§ **Exercise requirements**:
Would you copy out exactly the lines of the listing below, beginning with the one that contains "STEPPER1 pin VCC: 3V3 -> GND" and ending with the last?

....

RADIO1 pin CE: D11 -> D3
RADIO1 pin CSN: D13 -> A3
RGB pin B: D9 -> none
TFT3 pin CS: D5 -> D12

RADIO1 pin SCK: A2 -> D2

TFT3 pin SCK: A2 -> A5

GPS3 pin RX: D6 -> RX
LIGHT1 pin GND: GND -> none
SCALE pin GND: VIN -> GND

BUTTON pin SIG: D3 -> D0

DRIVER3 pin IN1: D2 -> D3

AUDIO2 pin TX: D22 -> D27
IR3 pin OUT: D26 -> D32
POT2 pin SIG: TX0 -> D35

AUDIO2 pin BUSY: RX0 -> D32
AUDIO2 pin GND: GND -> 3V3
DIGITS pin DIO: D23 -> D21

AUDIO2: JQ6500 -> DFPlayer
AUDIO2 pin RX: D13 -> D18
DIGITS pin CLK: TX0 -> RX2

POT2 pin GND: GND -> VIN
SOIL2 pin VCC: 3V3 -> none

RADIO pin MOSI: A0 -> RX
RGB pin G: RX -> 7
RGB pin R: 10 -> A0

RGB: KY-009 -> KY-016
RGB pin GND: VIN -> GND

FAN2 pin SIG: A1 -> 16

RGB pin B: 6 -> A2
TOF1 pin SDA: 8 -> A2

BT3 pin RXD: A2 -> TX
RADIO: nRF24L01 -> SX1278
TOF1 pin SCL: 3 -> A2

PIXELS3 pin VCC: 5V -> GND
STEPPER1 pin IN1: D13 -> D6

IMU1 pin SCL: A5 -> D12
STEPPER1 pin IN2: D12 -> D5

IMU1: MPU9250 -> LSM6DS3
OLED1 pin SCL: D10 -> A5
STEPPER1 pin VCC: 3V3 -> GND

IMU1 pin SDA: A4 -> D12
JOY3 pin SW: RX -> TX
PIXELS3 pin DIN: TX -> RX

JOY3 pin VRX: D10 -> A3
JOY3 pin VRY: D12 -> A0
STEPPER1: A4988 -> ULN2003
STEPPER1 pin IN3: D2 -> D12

....

§ **Finished exercise**:
STEPPER1 pin VCC: 3V3 -> GND

IMU1 pin SDA: A4 -> D12
JOY3 pin SW: RX -> TX
PIXELS3 pin DIN: TX -> RX

JOY3 pin VRX: D10 -> A3
JOY3 pin VRY: D12 -> A0
STEPPER1: A4988 -> ULN2003
STEPPER1 pin IN3: D2 -> D12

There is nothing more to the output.